Your objective:
Copy out exactly the lines below that run from the one holding "green pyramid: 3 -> 0" to the one holding "white marker: 5 -> 3", keeping both of those lines and no others.

Data:

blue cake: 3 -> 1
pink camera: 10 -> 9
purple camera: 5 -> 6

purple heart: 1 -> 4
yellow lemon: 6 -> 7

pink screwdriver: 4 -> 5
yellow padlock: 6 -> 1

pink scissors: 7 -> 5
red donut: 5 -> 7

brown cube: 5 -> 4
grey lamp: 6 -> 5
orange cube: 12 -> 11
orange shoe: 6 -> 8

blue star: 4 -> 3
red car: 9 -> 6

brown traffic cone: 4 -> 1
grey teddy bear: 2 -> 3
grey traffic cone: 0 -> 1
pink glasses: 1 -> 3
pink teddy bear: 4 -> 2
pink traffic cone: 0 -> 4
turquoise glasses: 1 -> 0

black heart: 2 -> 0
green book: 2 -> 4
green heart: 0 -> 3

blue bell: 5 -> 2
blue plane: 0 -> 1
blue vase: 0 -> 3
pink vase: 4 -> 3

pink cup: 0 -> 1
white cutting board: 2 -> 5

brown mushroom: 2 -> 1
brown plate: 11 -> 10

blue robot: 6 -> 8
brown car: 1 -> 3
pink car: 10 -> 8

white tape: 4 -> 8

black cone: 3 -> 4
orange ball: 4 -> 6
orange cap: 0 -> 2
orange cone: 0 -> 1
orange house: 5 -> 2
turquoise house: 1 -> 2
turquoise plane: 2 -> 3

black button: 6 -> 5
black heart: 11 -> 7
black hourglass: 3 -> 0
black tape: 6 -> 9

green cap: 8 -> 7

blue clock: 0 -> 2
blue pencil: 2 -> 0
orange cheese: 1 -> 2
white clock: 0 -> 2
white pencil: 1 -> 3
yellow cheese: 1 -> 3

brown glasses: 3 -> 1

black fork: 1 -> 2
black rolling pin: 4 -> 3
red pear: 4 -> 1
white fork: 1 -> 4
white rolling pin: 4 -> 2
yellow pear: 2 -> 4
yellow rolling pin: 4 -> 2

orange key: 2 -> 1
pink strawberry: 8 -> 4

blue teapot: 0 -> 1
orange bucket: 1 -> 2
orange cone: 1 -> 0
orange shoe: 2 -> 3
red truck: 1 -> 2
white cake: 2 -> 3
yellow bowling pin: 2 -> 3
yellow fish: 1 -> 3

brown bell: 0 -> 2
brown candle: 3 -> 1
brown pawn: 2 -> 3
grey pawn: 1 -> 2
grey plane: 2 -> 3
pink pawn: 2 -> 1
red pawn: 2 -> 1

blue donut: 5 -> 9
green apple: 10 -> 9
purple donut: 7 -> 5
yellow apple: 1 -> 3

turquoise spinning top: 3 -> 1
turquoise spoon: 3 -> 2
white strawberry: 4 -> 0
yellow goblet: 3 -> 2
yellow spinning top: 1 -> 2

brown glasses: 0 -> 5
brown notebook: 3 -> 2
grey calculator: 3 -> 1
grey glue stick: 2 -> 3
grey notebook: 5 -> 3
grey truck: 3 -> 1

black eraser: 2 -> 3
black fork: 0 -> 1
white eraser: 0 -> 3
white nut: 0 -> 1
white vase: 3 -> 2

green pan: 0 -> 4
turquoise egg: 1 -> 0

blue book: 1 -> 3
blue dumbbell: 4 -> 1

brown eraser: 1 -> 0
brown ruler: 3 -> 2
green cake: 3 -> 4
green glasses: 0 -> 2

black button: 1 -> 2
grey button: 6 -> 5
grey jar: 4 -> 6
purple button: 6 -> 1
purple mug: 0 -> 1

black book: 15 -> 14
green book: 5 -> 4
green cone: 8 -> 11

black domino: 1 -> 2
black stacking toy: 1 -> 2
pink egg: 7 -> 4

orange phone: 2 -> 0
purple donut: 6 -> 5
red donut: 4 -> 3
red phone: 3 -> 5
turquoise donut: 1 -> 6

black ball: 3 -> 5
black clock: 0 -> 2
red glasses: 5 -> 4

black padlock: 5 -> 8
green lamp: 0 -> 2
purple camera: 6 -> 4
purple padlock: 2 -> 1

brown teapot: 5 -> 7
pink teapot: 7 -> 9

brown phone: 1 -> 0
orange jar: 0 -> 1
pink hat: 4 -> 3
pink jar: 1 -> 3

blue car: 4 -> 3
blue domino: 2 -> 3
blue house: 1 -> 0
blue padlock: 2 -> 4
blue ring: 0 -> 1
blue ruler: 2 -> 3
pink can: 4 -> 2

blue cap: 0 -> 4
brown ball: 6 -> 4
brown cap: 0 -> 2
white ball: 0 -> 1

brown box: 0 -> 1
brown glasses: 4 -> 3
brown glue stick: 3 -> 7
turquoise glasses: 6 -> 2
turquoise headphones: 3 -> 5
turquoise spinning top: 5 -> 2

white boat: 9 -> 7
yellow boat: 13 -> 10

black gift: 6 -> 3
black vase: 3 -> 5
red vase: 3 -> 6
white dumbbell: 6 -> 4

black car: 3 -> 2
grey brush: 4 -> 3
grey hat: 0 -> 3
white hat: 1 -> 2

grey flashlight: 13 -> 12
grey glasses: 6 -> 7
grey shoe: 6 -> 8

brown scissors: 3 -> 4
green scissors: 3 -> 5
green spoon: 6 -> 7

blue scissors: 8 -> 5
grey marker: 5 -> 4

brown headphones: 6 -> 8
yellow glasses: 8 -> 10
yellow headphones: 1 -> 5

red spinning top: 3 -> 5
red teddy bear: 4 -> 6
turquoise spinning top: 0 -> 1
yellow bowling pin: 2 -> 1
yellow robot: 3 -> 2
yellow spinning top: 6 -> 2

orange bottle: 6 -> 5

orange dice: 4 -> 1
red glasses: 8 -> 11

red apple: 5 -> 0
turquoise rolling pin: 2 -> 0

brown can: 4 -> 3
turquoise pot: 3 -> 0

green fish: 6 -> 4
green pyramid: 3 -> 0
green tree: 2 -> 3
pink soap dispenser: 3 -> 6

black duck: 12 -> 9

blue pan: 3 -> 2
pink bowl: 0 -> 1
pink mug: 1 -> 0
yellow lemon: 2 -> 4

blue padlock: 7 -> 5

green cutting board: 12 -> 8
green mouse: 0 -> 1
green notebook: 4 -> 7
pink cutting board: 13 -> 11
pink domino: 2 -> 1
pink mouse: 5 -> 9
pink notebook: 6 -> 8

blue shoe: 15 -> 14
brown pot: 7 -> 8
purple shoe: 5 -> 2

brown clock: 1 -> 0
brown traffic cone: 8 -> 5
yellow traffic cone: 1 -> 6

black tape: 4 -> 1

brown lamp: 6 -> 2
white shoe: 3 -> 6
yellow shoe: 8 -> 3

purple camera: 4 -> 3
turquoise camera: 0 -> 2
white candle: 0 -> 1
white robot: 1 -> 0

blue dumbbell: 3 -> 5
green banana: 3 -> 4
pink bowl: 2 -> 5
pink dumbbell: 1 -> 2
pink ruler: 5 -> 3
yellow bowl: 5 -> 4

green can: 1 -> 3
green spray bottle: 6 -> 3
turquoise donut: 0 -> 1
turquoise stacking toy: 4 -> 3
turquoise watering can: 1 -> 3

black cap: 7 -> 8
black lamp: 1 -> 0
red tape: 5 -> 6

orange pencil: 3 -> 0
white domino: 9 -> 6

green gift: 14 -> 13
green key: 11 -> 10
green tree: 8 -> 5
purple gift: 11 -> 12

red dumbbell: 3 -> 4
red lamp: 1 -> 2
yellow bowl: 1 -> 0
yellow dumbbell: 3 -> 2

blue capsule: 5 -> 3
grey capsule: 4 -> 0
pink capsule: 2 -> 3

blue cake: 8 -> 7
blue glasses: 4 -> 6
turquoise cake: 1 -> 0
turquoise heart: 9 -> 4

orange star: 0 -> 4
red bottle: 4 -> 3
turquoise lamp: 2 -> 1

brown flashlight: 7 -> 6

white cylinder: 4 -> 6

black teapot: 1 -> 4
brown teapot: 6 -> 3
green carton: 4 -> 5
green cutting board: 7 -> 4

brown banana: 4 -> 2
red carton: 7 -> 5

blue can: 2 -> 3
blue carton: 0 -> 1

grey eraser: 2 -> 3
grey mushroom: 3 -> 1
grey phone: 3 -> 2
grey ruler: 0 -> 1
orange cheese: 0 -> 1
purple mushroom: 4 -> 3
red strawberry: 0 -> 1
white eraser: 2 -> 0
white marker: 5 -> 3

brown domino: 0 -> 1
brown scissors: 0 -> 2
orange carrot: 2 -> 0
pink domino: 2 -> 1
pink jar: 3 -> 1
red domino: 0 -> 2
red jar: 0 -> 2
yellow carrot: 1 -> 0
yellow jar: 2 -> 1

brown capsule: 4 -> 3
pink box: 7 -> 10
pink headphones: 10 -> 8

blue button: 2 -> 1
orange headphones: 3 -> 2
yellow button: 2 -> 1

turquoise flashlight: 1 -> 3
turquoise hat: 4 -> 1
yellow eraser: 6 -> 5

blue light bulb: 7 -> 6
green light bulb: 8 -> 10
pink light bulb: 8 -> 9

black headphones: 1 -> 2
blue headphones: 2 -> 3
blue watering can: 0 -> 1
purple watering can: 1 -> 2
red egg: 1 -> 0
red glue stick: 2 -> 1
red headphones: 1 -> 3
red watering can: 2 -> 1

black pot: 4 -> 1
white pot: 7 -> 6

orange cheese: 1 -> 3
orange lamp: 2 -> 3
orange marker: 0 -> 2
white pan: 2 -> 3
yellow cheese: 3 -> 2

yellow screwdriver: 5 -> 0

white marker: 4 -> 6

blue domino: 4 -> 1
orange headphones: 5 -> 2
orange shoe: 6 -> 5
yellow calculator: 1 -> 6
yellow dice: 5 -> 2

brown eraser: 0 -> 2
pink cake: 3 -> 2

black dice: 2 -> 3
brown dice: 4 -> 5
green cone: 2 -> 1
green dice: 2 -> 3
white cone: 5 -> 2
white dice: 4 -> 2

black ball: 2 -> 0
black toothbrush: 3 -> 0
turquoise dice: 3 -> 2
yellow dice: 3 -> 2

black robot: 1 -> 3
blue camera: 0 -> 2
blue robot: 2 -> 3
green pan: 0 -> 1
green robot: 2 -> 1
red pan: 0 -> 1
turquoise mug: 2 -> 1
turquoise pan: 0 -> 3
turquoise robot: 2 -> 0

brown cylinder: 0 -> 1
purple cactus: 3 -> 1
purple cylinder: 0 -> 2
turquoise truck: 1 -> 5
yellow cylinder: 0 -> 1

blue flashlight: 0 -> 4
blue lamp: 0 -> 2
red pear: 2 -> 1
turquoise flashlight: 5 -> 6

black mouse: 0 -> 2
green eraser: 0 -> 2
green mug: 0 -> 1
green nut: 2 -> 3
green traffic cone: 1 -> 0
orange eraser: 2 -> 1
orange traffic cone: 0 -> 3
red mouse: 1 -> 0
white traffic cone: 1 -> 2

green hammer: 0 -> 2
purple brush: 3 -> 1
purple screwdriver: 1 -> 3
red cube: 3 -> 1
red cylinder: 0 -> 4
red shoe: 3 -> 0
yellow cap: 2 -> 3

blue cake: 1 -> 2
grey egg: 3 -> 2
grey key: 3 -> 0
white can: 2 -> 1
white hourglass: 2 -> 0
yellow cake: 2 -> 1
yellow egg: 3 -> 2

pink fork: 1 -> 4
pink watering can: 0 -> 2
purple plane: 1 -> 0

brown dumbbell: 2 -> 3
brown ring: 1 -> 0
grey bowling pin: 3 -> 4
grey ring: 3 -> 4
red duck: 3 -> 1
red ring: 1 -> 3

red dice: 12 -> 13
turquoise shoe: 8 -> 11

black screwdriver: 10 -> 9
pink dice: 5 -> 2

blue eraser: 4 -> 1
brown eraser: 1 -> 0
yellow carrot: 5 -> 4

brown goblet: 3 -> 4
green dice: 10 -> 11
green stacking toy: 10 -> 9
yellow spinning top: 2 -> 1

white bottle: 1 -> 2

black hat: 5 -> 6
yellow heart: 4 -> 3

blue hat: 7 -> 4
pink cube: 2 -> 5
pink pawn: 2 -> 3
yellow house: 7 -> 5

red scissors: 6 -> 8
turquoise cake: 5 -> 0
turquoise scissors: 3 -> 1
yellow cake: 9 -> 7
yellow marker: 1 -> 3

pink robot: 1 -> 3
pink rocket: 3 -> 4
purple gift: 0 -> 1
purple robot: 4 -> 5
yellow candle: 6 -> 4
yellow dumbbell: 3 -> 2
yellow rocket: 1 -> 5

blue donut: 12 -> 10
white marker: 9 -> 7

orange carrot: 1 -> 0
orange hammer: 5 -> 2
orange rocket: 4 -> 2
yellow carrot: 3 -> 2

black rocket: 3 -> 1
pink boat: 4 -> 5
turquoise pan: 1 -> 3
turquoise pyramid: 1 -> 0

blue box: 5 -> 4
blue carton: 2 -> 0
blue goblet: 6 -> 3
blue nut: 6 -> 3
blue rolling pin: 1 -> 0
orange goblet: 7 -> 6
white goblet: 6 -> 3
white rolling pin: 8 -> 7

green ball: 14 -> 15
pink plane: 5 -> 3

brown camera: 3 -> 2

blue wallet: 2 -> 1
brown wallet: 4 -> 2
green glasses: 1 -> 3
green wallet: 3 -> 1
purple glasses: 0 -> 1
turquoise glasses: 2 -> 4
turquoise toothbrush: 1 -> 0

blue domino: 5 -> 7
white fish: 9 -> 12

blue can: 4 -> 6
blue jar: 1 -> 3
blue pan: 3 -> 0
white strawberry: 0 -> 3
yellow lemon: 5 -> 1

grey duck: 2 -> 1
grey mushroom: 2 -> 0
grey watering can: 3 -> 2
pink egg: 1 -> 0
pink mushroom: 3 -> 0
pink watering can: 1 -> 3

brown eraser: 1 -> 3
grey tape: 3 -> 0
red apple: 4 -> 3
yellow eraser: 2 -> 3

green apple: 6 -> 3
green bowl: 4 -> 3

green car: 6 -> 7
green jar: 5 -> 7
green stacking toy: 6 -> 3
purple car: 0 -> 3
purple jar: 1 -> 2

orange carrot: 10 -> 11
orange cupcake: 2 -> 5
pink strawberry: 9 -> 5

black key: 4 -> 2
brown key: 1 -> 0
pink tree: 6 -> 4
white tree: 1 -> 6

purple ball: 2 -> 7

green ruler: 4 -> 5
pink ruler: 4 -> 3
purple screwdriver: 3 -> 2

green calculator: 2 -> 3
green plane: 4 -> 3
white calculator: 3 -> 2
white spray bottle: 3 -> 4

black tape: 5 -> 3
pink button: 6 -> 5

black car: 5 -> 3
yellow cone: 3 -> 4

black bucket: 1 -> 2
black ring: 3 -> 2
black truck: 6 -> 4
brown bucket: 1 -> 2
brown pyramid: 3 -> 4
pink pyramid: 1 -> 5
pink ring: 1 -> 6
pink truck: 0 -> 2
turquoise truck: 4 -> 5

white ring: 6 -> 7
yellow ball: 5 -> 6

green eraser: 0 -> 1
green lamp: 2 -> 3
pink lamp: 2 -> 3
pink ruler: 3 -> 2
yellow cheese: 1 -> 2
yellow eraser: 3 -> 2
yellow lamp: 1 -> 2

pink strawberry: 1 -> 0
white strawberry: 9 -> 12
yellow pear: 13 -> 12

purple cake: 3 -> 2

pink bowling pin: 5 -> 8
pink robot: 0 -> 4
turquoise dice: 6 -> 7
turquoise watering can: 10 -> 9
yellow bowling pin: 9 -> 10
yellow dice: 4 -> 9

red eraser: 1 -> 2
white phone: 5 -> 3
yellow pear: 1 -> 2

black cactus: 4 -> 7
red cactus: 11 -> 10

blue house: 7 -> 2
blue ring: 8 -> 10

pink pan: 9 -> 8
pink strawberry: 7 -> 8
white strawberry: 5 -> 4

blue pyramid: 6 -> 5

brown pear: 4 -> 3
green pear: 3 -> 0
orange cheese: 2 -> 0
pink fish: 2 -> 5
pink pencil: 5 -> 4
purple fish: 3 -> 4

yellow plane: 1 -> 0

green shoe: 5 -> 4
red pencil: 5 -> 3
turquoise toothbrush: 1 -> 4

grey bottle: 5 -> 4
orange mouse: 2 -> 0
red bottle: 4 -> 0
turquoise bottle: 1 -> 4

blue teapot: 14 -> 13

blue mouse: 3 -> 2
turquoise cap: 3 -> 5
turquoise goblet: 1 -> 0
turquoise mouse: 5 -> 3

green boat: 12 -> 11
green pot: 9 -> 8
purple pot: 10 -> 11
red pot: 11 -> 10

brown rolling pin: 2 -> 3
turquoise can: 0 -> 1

Problem solution:
green pyramid: 3 -> 0
green tree: 2 -> 3
pink soap dispenser: 3 -> 6

black duck: 12 -> 9

blue pan: 3 -> 2
pink bowl: 0 -> 1
pink mug: 1 -> 0
yellow lemon: 2 -> 4

blue padlock: 7 -> 5

green cutting board: 12 -> 8
green mouse: 0 -> 1
green notebook: 4 -> 7
pink cutting board: 13 -> 11
pink domino: 2 -> 1
pink mouse: 5 -> 9
pink notebook: 6 -> 8

blue shoe: 15 -> 14
brown pot: 7 -> 8
purple shoe: 5 -> 2

brown clock: 1 -> 0
brown traffic cone: 8 -> 5
yellow traffic cone: 1 -> 6

black tape: 4 -> 1

brown lamp: 6 -> 2
white shoe: 3 -> 6
yellow shoe: 8 -> 3

purple camera: 4 -> 3
turquoise camera: 0 -> 2
white candle: 0 -> 1
white robot: 1 -> 0

blue dumbbell: 3 -> 5
green banana: 3 -> 4
pink bowl: 2 -> 5
pink dumbbell: 1 -> 2
pink ruler: 5 -> 3
yellow bowl: 5 -> 4

green can: 1 -> 3
green spray bottle: 6 -> 3
turquoise donut: 0 -> 1
turquoise stacking toy: 4 -> 3
turquoise watering can: 1 -> 3

black cap: 7 -> 8
black lamp: 1 -> 0
red tape: 5 -> 6

orange pencil: 3 -> 0
white domino: 9 -> 6

green gift: 14 -> 13
green key: 11 -> 10
green tree: 8 -> 5
purple gift: 11 -> 12

red dumbbell: 3 -> 4
red lamp: 1 -> 2
yellow bowl: 1 -> 0
yellow dumbbell: 3 -> 2

blue capsule: 5 -> 3
grey capsule: 4 -> 0
pink capsule: 2 -> 3

blue cake: 8 -> 7
blue glasses: 4 -> 6
turquoise cake: 1 -> 0
turquoise heart: 9 -> 4

orange star: 0 -> 4
red bottle: 4 -> 3
turquoise lamp: 2 -> 1

brown flashlight: 7 -> 6

white cylinder: 4 -> 6

black teapot: 1 -> 4
brown teapot: 6 -> 3
green carton: 4 -> 5
green cutting board: 7 -> 4

brown banana: 4 -> 2
red carton: 7 -> 5

blue can: 2 -> 3
blue carton: 0 -> 1

grey eraser: 2 -> 3
grey mushroom: 3 -> 1
grey phone: 3 -> 2
grey ruler: 0 -> 1
orange cheese: 0 -> 1
purple mushroom: 4 -> 3
red strawberry: 0 -> 1
white eraser: 2 -> 0
white marker: 5 -> 3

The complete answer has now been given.